TASK DESCRIPTION ▸ Provide an exact transcription of all the records.

------------------------------------------------------------------------

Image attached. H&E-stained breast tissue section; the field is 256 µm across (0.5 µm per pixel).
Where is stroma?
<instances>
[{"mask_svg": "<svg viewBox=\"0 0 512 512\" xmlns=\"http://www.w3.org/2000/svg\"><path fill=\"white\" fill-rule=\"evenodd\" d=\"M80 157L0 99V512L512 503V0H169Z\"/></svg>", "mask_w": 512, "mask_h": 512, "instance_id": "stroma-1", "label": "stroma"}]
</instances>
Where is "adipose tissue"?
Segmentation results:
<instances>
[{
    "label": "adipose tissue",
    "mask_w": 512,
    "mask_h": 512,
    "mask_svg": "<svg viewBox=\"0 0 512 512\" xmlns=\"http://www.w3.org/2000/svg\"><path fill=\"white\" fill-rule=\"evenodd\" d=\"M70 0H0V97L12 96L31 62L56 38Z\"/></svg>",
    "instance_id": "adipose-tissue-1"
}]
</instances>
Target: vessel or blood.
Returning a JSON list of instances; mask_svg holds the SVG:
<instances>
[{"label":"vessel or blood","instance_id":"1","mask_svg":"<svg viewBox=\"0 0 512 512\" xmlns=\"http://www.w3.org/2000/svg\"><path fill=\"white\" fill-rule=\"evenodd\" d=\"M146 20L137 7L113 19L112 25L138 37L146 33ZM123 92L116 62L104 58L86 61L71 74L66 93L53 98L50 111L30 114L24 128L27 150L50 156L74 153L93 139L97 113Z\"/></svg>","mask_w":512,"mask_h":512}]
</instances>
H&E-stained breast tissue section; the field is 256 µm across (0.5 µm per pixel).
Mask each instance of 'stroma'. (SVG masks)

------------------------------------------------------------------------

RESPONSE ▸
Image attached. H&E-stained breast tissue section; the field is 256 µm across (0.5 µm per pixel).
Where is stroma?
<instances>
[{"mask_svg": "<svg viewBox=\"0 0 512 512\" xmlns=\"http://www.w3.org/2000/svg\"><path fill=\"white\" fill-rule=\"evenodd\" d=\"M80 157L0 99V512L512 503V0H169Z\"/></svg>", "mask_w": 512, "mask_h": 512, "instance_id": "stroma-1", "label": "stroma"}]
</instances>
Where is "adipose tissue"?
Segmentation results:
<instances>
[{
    "label": "adipose tissue",
    "mask_w": 512,
    "mask_h": 512,
    "mask_svg": "<svg viewBox=\"0 0 512 512\" xmlns=\"http://www.w3.org/2000/svg\"><path fill=\"white\" fill-rule=\"evenodd\" d=\"M70 0H0V97L12 96L31 62L56 38Z\"/></svg>",
    "instance_id": "adipose-tissue-1"
}]
</instances>
Target: vessel or blood.
Returning a JSON list of instances; mask_svg holds the SVG:
<instances>
[{"label":"vessel or blood","instance_id":"1","mask_svg":"<svg viewBox=\"0 0 512 512\" xmlns=\"http://www.w3.org/2000/svg\"><path fill=\"white\" fill-rule=\"evenodd\" d=\"M146 20L137 7L113 19L112 25L138 37L146 33ZM123 92L116 62L104 58L86 61L71 74L66 93L53 98L50 111L30 114L24 128L27 150L50 156L74 153L93 139L97 113Z\"/></svg>","mask_w":512,"mask_h":512}]
</instances>
H&E-stained breast tissue section; the field is 256 µm across (0.5 µm per pixel).
Mask each instance of 'stroma'. (SVG masks)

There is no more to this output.